→ **What the exercise asks**
Give again, exactly and without pictures, the lines running from the line with "IC223: buffer CD4050" to the end of the records below.

Before-and-after change data:
########################################
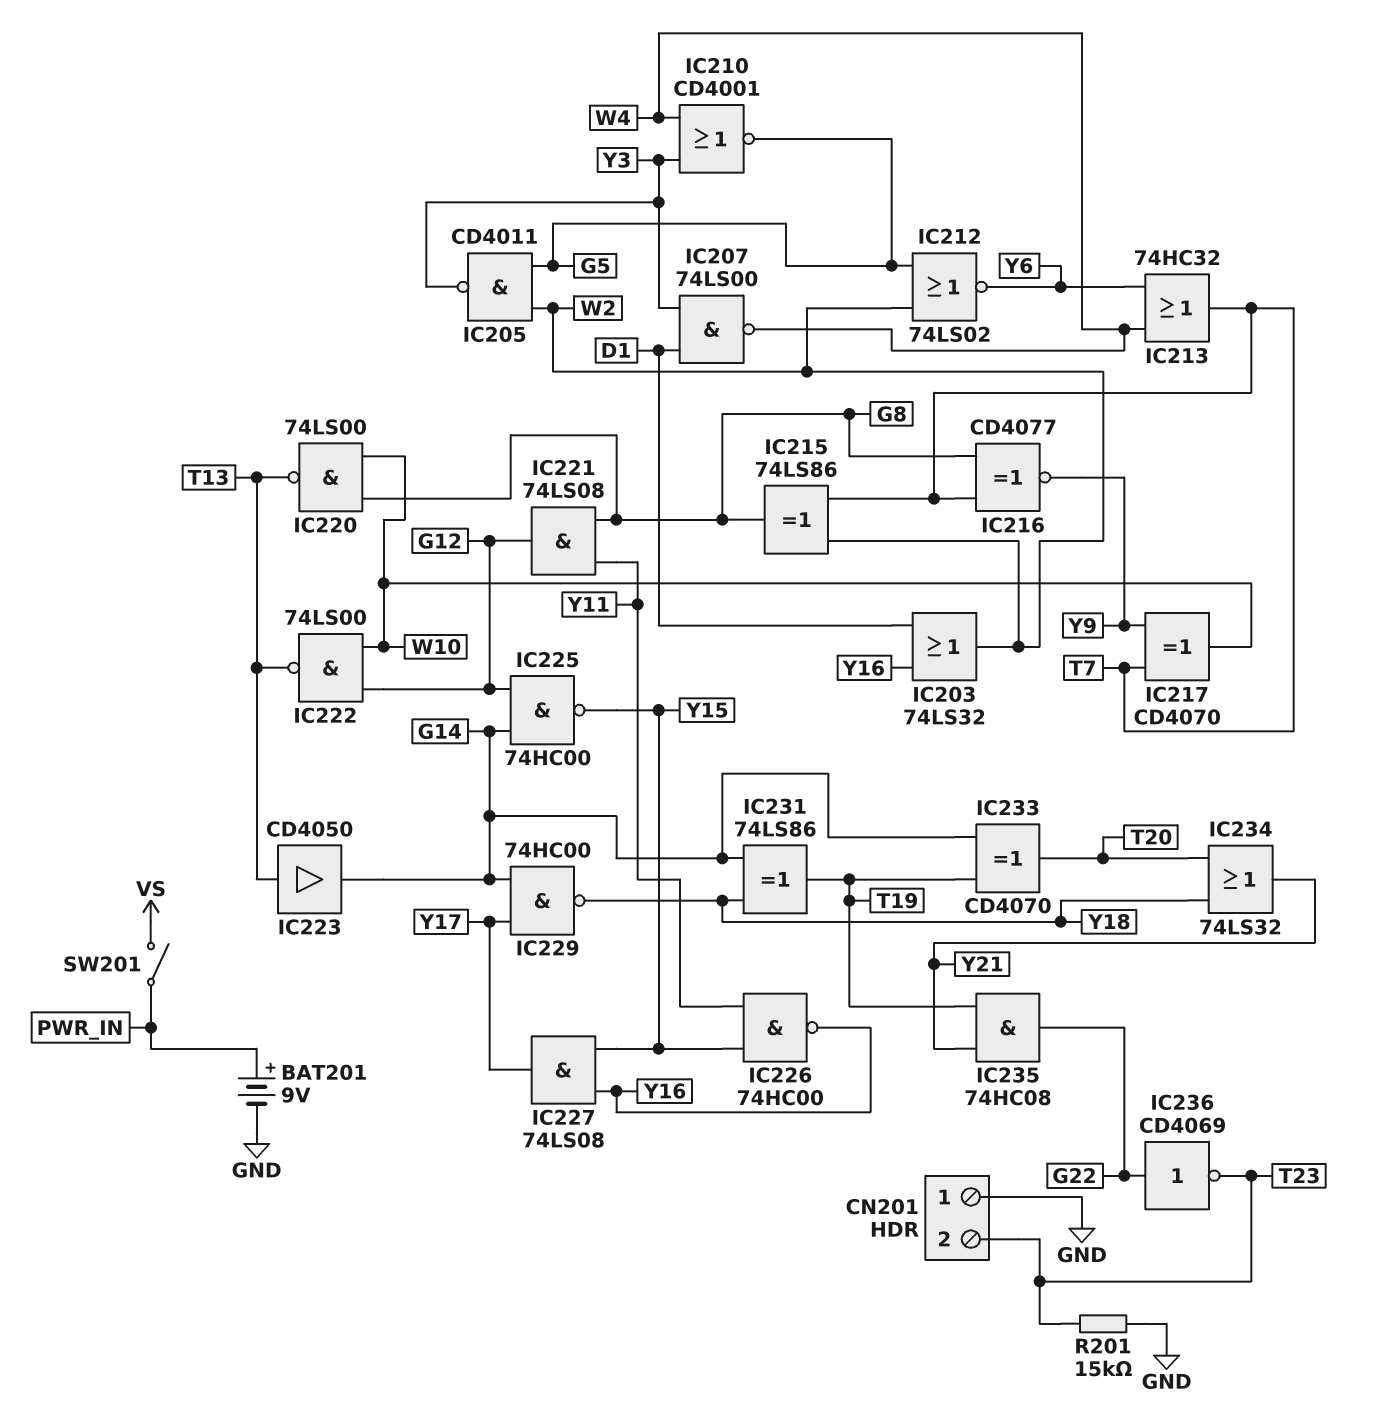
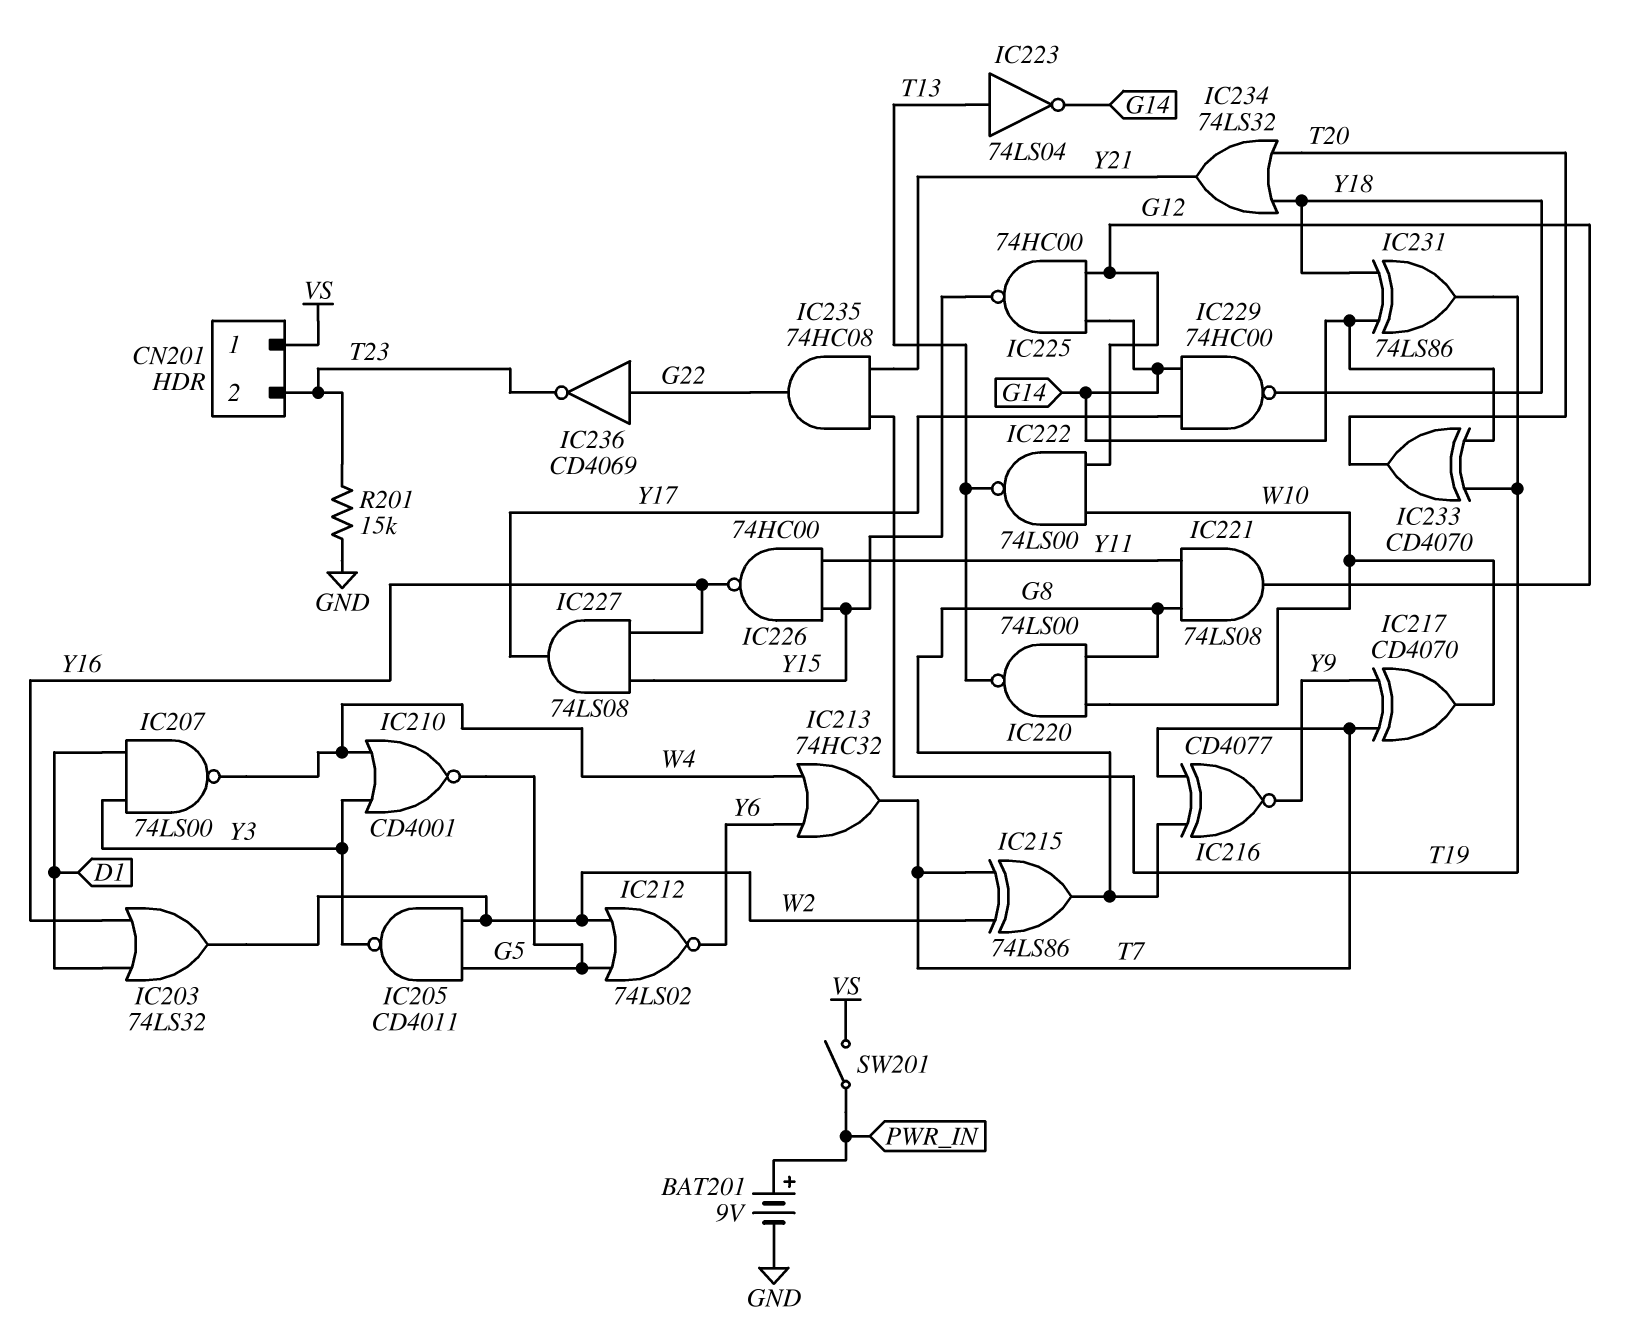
CN201 pin 1: GND -> VS
IC223: buffer CD4050 (in T13, out G14) -> NOT 74LS04 (in T13, out G14)

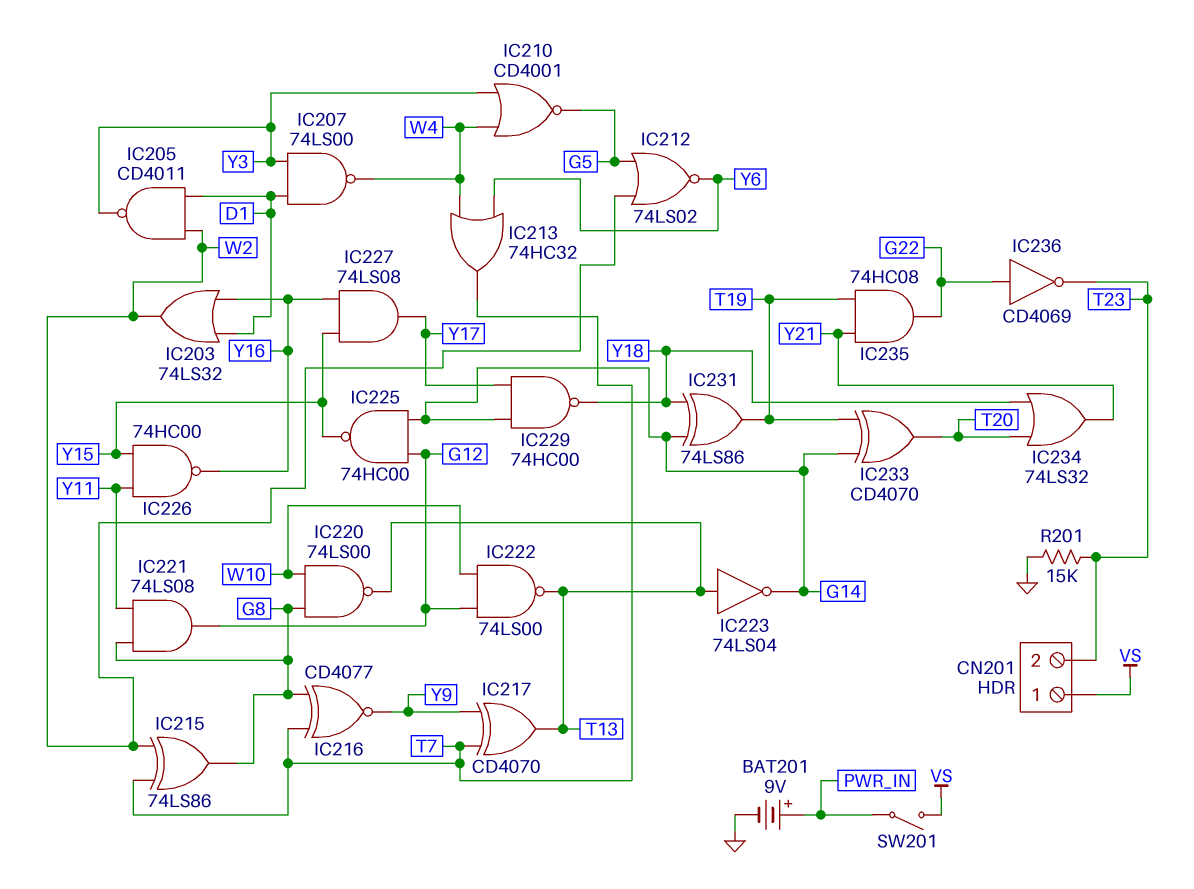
IC205: NAND CD4011 (in G5, in W2, out Y3) -> NAND CD4011 (in D1, in W2, out Y3)
IC217: XOR CD4070 (in T7, in Y9, out W10) -> XOR CD4070 (in T7, in Y9, out T13)

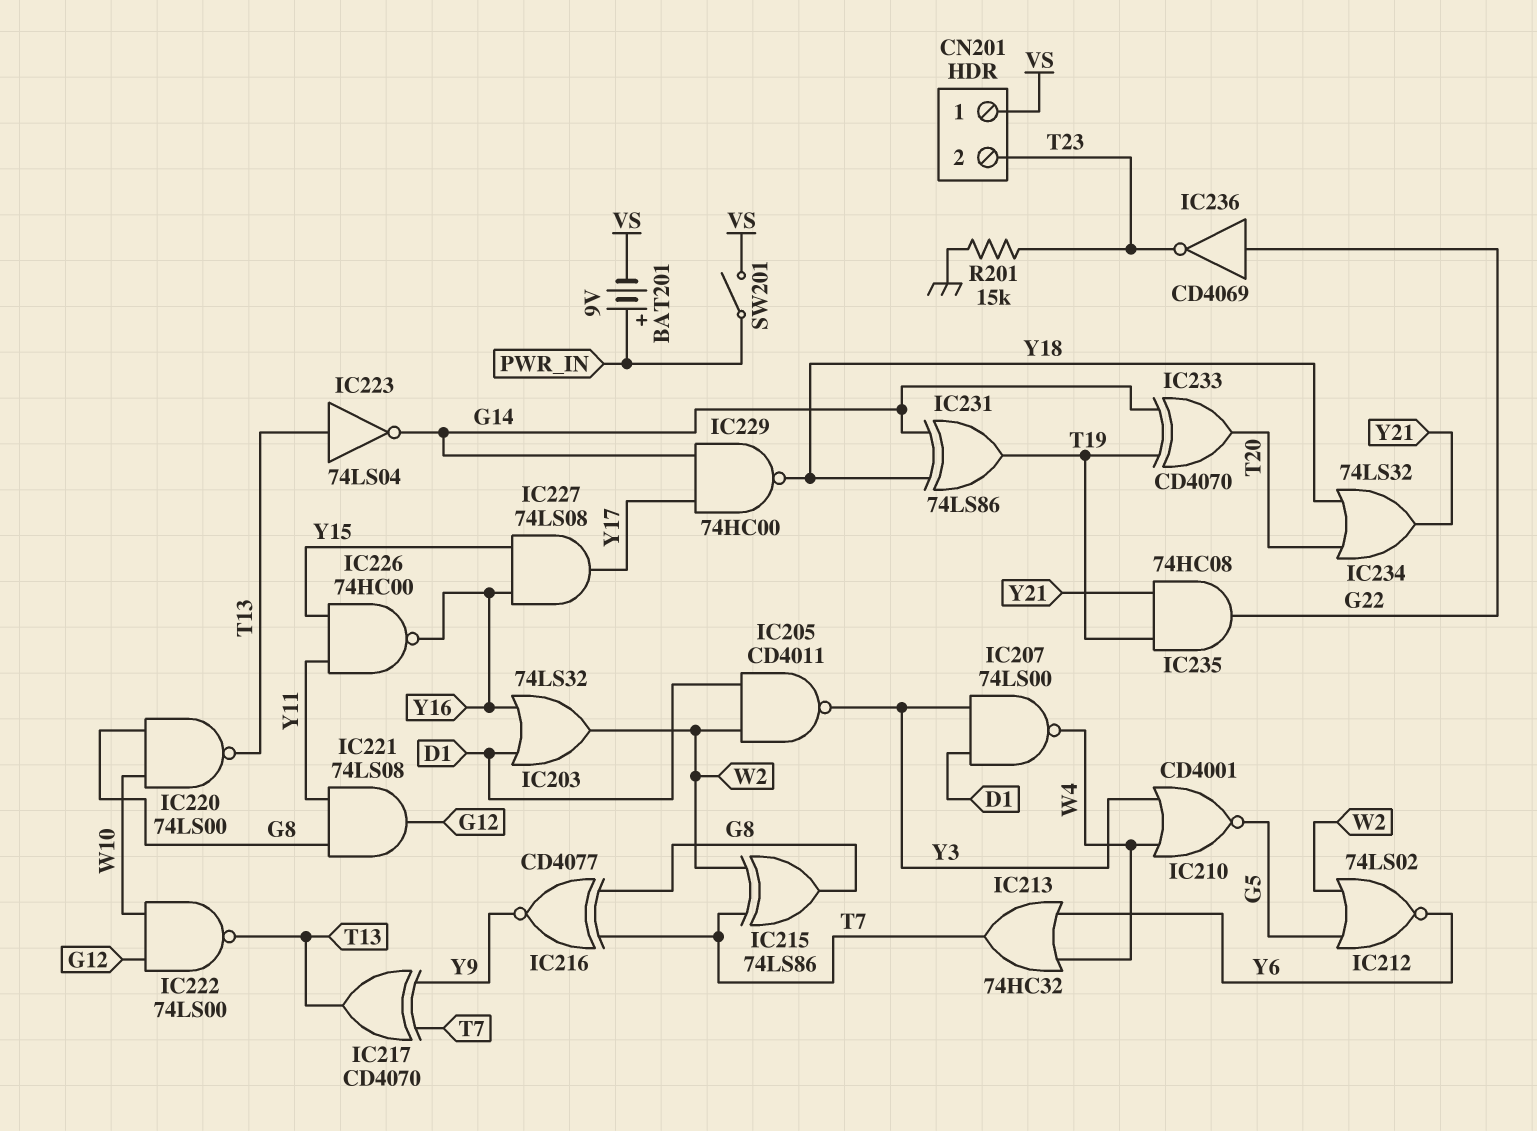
BAT201: 9V (plus PWR_IN, minus GND) -> 9V (plus PWR_IN, minus VS)
IC225: NAND 74HC00 (in G12, in G14, out Y15) -> none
########################################
→ **Exercise output**
IC223: buffer CD4050 (in T13, out G14) -> NOT 74LS04 (in T13, out G14)

IC205: NAND CD4011 (in G5, in W2, out Y3) -> NAND CD4011 (in D1, in W2, out Y3)
IC217: XOR CD4070 (in T7, in Y9, out W10) -> XOR CD4070 (in T7, in Y9, out T13)

BAT201: 9V (plus PWR_IN, minus GND) -> 9V (plus PWR_IN, minus VS)
IC225: NAND 74HC00 (in G12, in G14, out Y15) -> none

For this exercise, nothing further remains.